● Supplied records:
BEGIN
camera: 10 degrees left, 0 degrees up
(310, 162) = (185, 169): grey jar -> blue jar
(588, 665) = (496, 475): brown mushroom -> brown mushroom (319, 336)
END
BEGIN
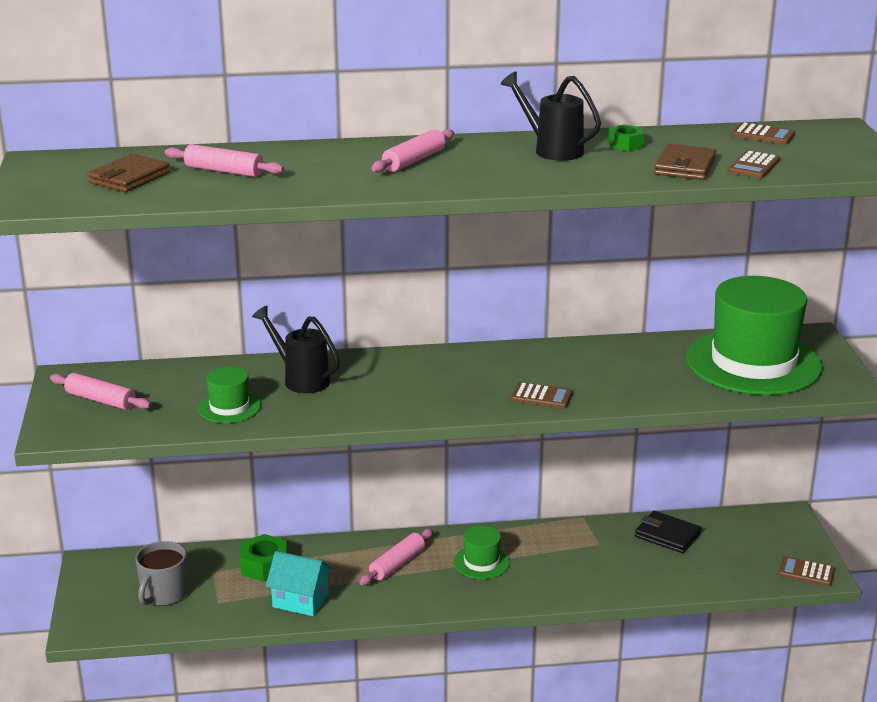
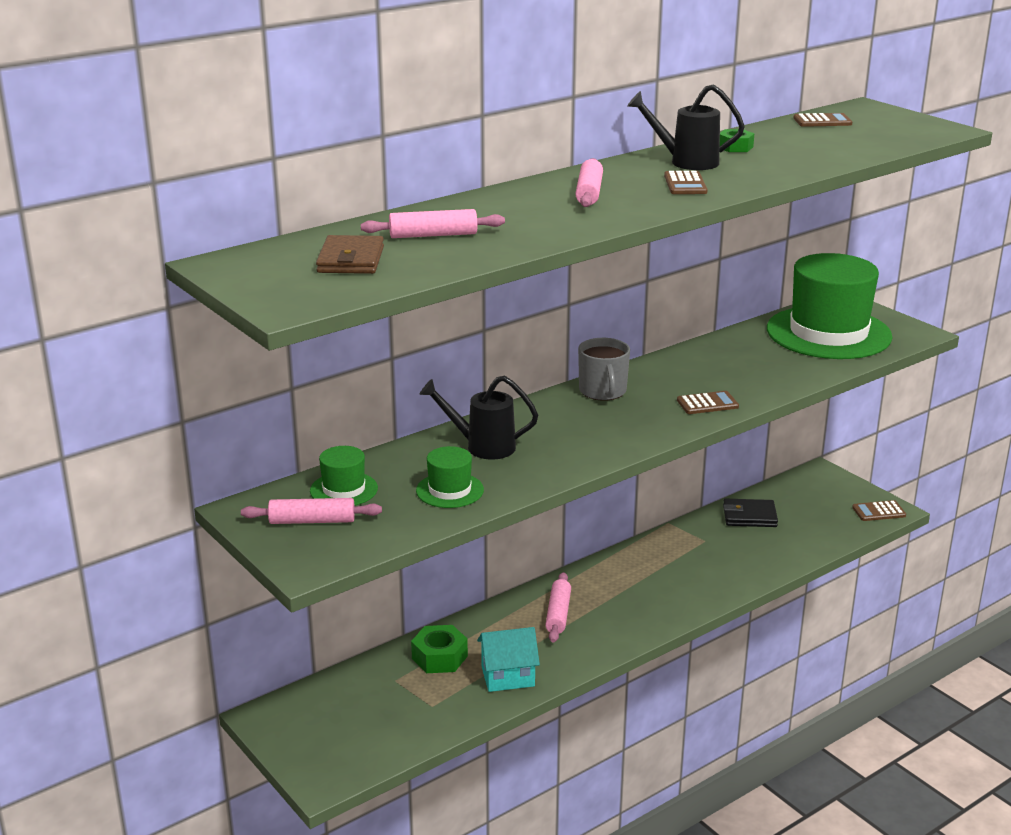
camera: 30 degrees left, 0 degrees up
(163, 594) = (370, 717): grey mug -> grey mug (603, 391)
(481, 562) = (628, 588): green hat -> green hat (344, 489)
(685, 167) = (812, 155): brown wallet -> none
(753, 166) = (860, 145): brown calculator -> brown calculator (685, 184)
END
● What you will do:
Among the lines above, return each one holding the string "left".

● Task response:
camera: 10 degrees left, 0 degrees up
camera: 30 degrees left, 0 degrees up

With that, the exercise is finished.